START Data to use

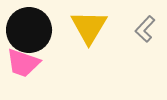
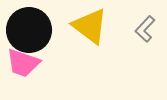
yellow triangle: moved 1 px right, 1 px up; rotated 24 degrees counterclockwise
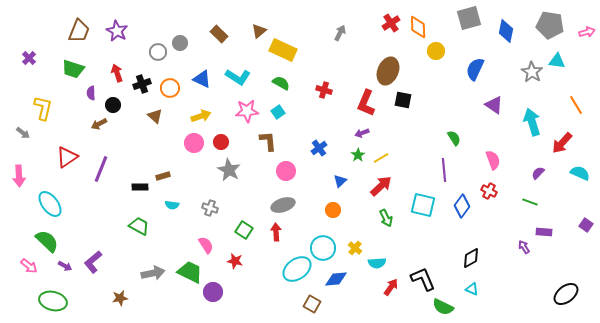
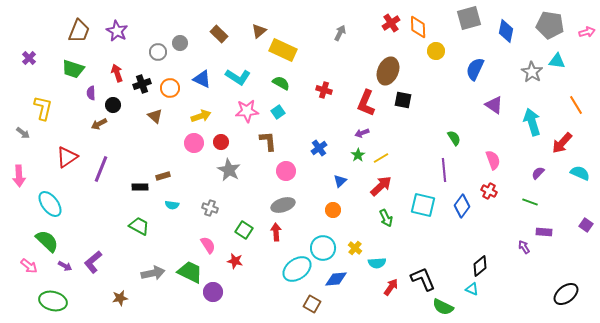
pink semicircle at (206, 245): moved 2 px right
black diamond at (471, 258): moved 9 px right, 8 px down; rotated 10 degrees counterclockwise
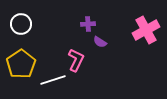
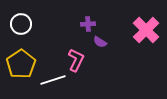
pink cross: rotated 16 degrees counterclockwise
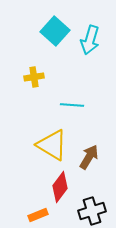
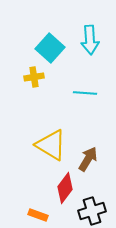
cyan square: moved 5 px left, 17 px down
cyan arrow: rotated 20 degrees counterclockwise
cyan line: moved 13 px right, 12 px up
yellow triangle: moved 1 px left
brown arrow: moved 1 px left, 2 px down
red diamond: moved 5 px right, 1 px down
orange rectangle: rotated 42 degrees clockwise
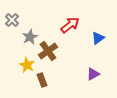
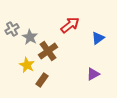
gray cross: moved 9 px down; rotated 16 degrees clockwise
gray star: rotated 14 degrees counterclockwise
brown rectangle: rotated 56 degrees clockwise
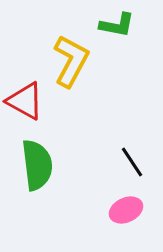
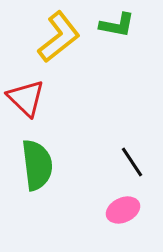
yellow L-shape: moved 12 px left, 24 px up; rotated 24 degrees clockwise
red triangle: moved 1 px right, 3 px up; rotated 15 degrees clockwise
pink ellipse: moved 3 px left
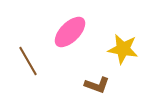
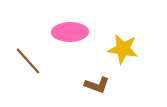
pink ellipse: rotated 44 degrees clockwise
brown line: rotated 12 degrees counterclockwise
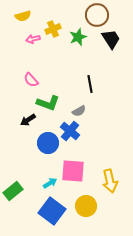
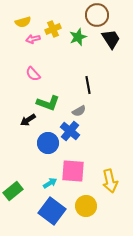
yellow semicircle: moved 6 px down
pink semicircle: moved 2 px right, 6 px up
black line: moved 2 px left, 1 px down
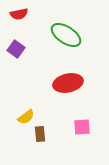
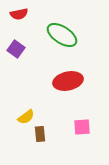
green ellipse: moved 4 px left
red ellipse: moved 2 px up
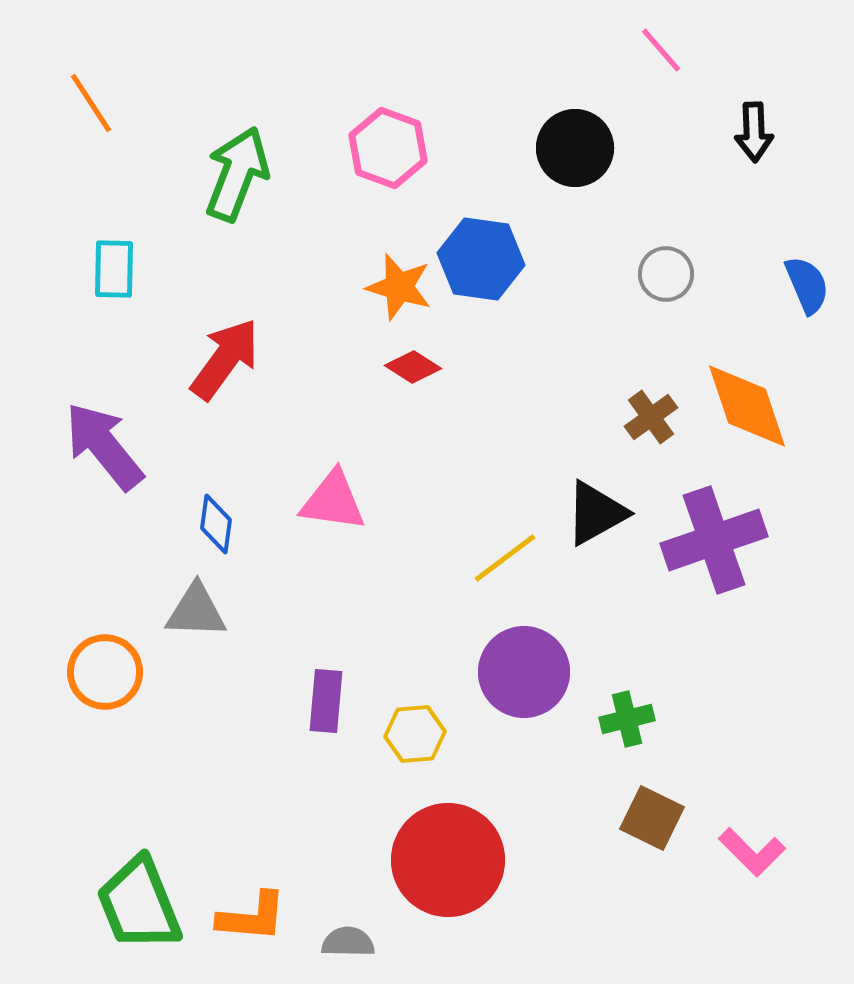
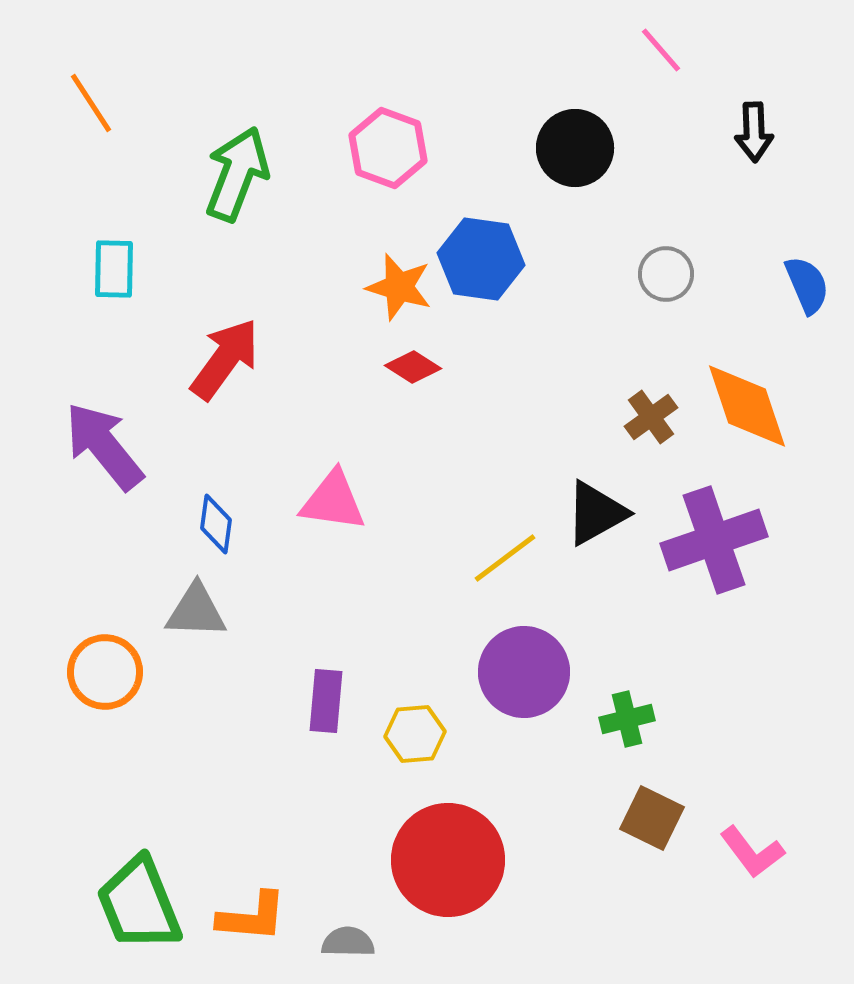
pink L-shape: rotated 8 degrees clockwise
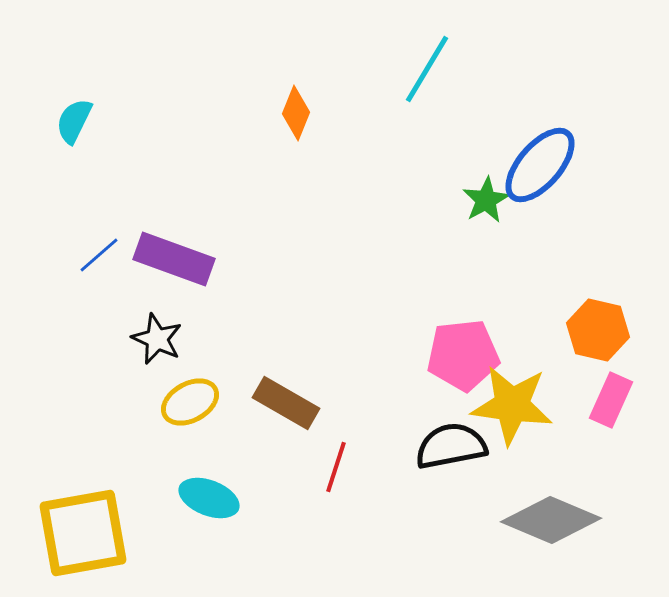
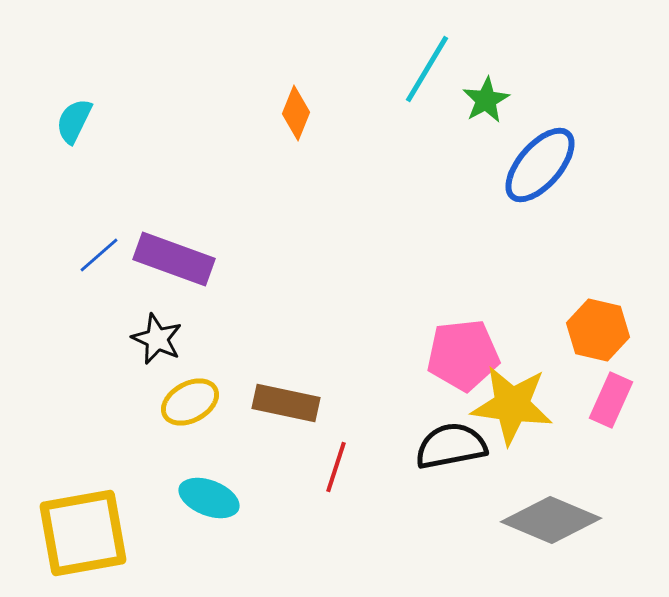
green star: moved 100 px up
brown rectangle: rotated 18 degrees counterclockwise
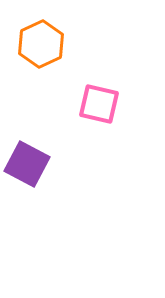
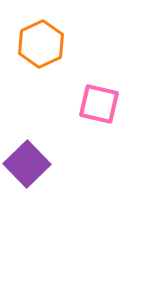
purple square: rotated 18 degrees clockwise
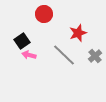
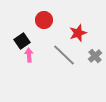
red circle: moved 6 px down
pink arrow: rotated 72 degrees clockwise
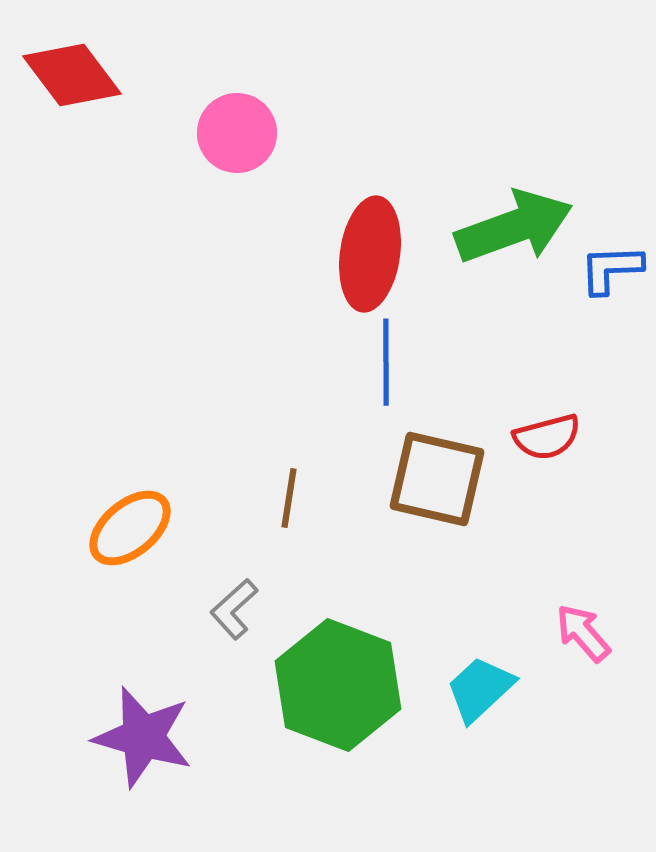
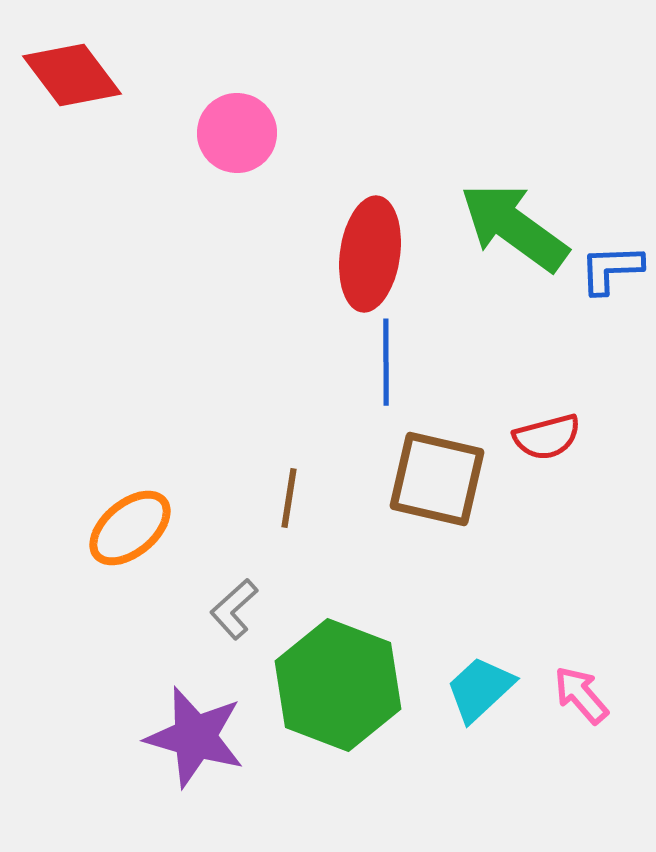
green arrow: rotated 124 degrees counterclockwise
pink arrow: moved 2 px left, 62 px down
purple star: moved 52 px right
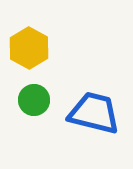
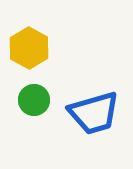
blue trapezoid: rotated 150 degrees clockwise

END Data to use

Scan the entries for lines with the word "down". The number of such lines is the whole answer.

9